* **WHAT TO PRODUCE**: A word-for-word restatement of all the records is the required answer.

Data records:

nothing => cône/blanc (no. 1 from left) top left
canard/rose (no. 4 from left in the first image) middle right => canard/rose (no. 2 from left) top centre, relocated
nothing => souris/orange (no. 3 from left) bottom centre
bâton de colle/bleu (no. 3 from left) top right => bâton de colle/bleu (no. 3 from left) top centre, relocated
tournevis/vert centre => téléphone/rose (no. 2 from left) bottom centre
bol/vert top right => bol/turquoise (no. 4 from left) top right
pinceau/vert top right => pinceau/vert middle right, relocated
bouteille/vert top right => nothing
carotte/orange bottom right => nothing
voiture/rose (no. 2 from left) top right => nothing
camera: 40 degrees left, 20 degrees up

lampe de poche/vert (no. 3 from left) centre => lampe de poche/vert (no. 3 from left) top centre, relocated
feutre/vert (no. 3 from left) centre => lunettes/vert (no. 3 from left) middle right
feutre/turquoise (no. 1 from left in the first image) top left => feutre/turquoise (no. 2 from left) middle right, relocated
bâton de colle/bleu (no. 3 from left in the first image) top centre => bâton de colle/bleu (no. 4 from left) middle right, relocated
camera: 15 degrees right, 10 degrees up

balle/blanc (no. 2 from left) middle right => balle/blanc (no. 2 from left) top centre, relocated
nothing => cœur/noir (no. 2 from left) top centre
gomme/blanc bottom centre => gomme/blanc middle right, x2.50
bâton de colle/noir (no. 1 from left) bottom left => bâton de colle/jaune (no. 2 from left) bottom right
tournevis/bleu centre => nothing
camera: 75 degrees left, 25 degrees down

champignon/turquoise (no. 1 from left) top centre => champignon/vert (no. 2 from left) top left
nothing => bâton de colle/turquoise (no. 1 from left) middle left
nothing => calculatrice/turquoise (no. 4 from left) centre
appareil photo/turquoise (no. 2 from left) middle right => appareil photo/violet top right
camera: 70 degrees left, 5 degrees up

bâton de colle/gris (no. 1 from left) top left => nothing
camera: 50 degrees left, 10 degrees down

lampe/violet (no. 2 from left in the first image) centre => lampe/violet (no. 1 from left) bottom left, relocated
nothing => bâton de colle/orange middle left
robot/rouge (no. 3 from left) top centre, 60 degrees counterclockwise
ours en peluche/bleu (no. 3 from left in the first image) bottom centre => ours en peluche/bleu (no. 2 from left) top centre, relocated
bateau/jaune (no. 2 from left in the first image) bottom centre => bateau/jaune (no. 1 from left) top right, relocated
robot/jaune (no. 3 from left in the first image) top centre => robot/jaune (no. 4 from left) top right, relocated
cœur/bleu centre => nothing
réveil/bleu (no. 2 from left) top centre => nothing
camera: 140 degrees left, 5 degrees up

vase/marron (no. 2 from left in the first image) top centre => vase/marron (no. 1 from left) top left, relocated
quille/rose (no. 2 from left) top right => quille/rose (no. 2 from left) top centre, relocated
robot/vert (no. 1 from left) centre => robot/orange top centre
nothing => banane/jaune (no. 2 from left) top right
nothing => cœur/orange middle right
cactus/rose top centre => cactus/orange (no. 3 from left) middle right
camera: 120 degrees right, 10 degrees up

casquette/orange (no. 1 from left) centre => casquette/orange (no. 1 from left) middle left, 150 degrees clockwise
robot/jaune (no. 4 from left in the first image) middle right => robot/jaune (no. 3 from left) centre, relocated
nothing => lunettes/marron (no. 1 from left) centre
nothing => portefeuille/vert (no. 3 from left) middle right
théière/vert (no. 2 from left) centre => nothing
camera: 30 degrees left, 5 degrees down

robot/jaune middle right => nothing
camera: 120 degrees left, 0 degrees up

* **YOUR RESPONSE**:
nothing => cône/blanc (no. 1 from left) top left
canard/rose (no. 4 from left in the first image) middle right => canard/rose (no. 2 from left) top centre, relocated
nothing => souris/orange (no. 3 from left) bottom centre
bâton de colle/bleu (no. 3 from left) top right => bâton de colle/bleu (no. 3 from left) top centre, relocated
tournevis/vert centre => téléphone/rose (no. 2 from left) bottom centre
bol/vert top right => bol/turquoise (no. 4 from left) top right
pinceau/vert top right => pinceau/vert middle right, relocated
bouteille/vert top right => nothing
carotte/orange bottom right => nothing
voiture/rose (no. 2 from left) top right => nothing
camera: 40 degrees left, 20 degrees up

lampe de poche/vert (no. 3 from left) centre => lampe de poche/vert (no. 3 from left) top centre, relocated
feutre/vert (no. 3 from left) centre => lunettes/vert (no. 3 from left) middle right
feutre/turquoise (no. 1 from left in the first image) top left => feutre/turquoise (no. 2 from left) middle right, relocated
bâton de colle/bleu (no. 3 from left in the first image) top centre => bâton de colle/bleu (no. 4 from left) middle right, relocated
camera: 15 degrees right, 10 degrees up

balle/blanc (no. 2 from left) middle right => balle/blanc (no. 2 from left) top centre, relocated
nothing => cœur/noir (no. 2 from left) top centre
gomme/blanc bottom centre => gomme/blanc middle right, x2.50
bâton de colle/noir (no. 1 from left) bottom left => bâton de colle/jaune (no. 2 from left) bottom right
tournevis/bleu centre => nothing
camera: 75 degrees left, 25 degrees down

champignon/turquoise (no. 1 from left) top centre => champignon/vert (no. 2 from left) top left
nothing => bâton de colle/turquoise (no. 1 from left) middle left
nothing => calculatrice/turquoise (no. 4 from left) centre
appareil photo/turquoise (no. 2 from left) middle right => appareil photo/violet top right
camera: 70 degrees left, 5 degrees up

bâton de colle/gris (no. 1 from left) top left => nothing
camera: 50 degrees left, 10 degrees down

lampe/violet (no. 2 from left in the first image) centre => lampe/violet (no. 1 from left) bottom left, relocated
nothing => bâton de colle/orange middle left
robot/rouge (no. 3 from left) top centre, 60 degrees counterclockwise
ours en peluche/bleu (no. 3 from left in the first image) bottom centre => ours en peluche/bleu (no. 2 from left) top centre, relocated
bateau/jaune (no. 2 from left in the first image) bottom centre => bateau/jaune (no. 1 from left) top right, relocated
robot/jaune (no. 3 from left in the first image) top centre => robot/jaune (no. 4 from left) top right, relocated
cœur/bleu centre => nothing
réveil/bleu (no. 2 from left) top centre => nothing
camera: 140 degrees left, 5 degrees up

vase/marron (no. 2 from left in the first image) top centre => vase/marron (no. 1 from left) top left, relocated
quille/rose (no. 2 from left) top right => quille/rose (no. 2 from left) top centre, relocated
robot/vert (no. 1 from left) centre => robot/orange top centre
nothing => banane/jaune (no. 2 from left) top right
nothing => cœur/orange middle right
cactus/rose top centre => cactus/orange (no. 3 from left) middle right
camera: 120 degrees right, 10 degrees up

casquette/orange (no. 1 from left) centre => casquette/orange (no. 1 from left) middle left, 150 degrees clockwise
robot/jaune (no. 4 from left in the first image) middle right => robot/jaune (no. 3 from left) centre, relocated
nothing => lunettes/marron (no. 1 from left) centre
nothing => portefeuille/vert (no. 3 from left) middle right
théière/vert (no. 2 from left) centre => nothing
camera: 30 degrees left, 5 degrees down

robot/jaune middle right => nothing
camera: 120 degrees left, 0 degrees up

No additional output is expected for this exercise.